# [What is needed]
Given the records below, would you repeat exactly the lines that begin at the one containing "blue cross: (182, 414)" and end at the one containing "pink star: (169, 560) -> (264, 780), moved", inclusive?

-- Material for this exercise follows --

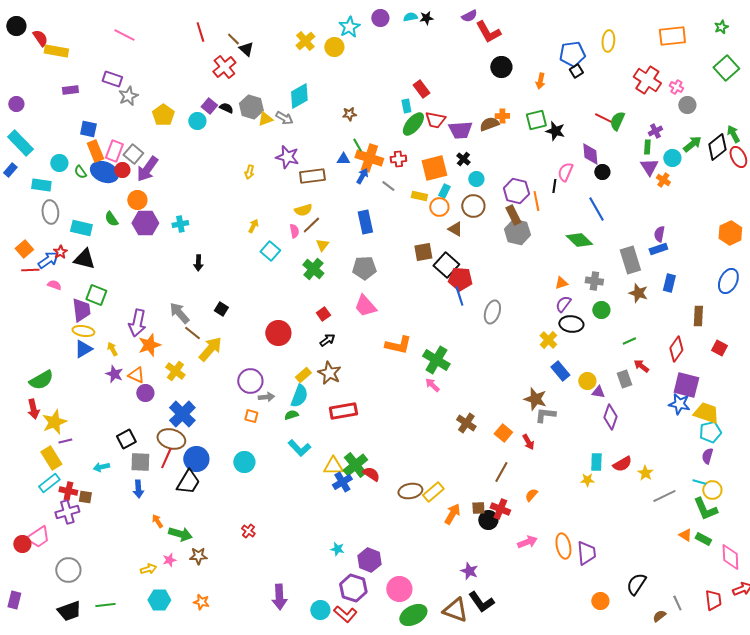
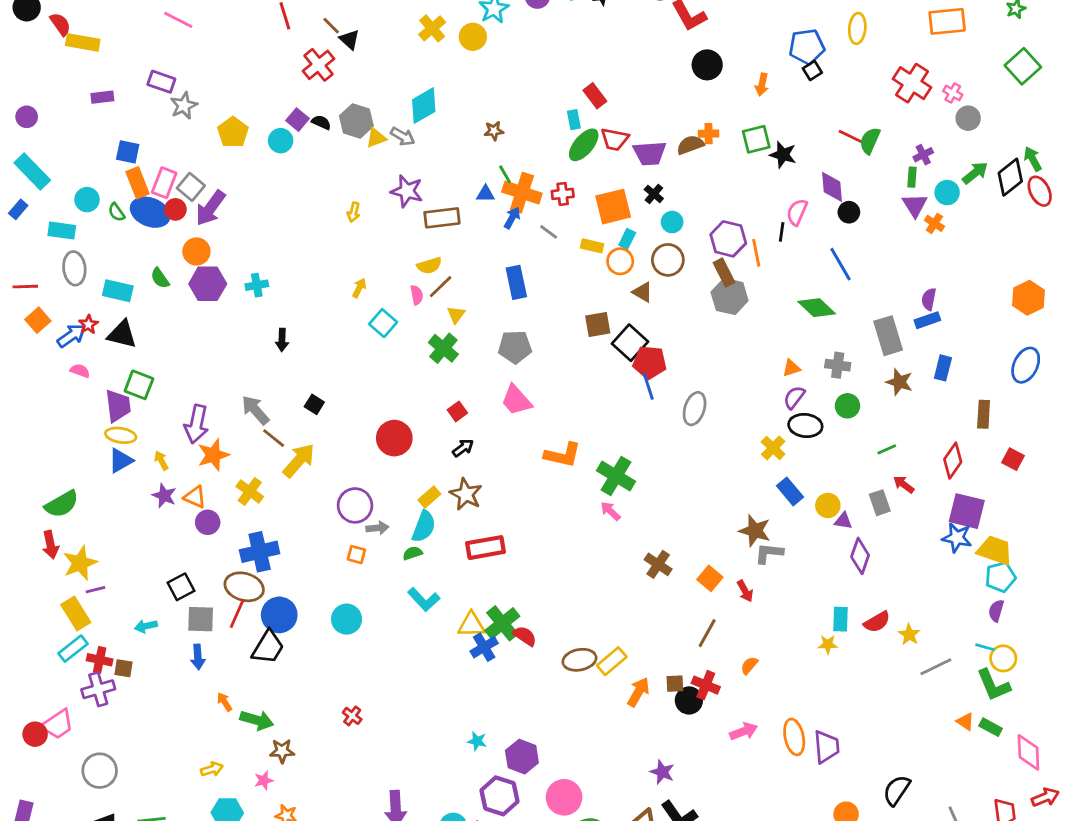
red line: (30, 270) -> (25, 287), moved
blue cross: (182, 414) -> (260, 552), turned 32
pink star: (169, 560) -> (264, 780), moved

-- Material for this exercise concluded --
-- Material for this exercise follows --

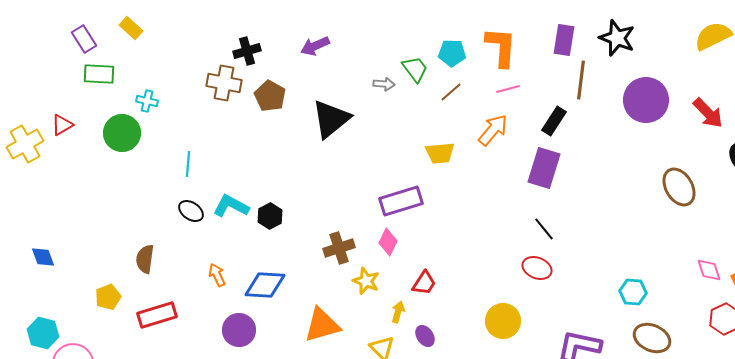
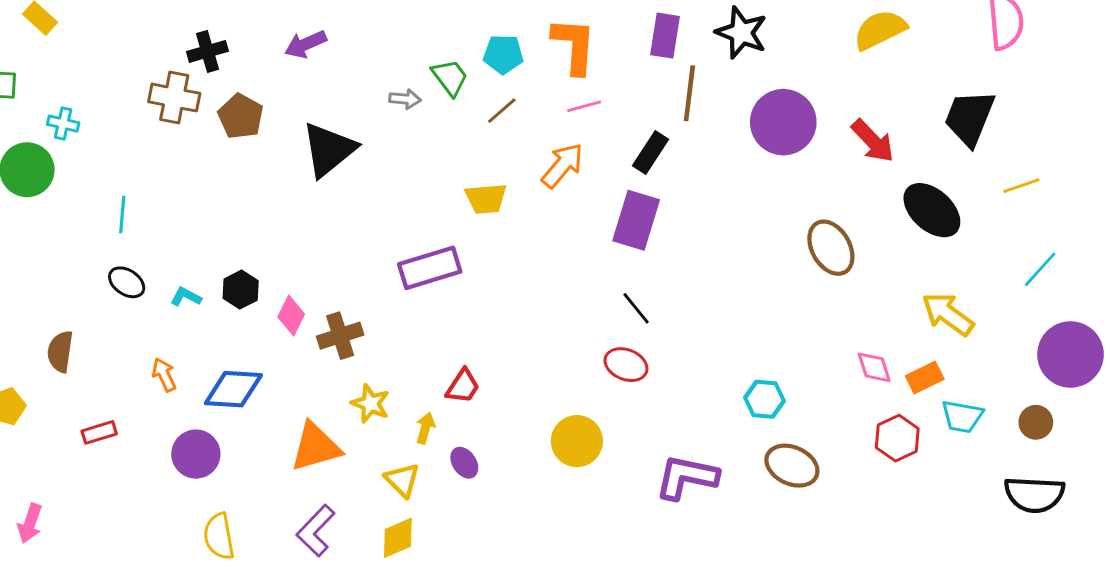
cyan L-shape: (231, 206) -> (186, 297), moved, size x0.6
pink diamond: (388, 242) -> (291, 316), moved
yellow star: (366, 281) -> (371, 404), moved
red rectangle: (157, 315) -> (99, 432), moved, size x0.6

-- Material for this exercise concluded --
-- Material for this exercise follows --

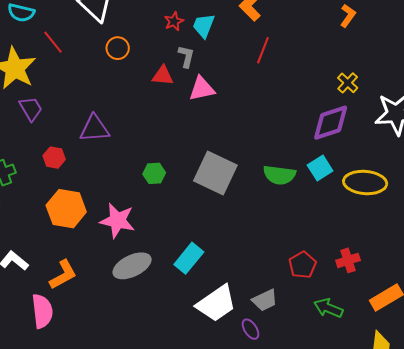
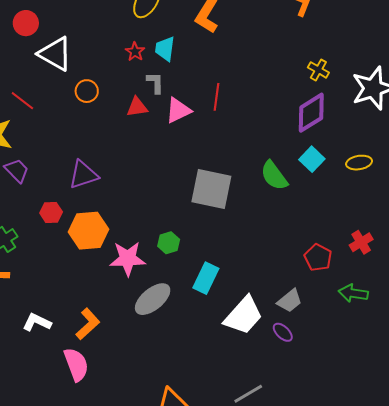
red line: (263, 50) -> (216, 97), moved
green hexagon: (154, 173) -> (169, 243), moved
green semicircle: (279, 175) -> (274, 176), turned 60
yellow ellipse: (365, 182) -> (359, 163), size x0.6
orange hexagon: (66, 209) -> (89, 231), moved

-- Material for this exercise concluded --

# [Exercise response]
blue cross: (182, 414) -> (260, 552), turned 32
pink star: (169, 560) -> (264, 780), moved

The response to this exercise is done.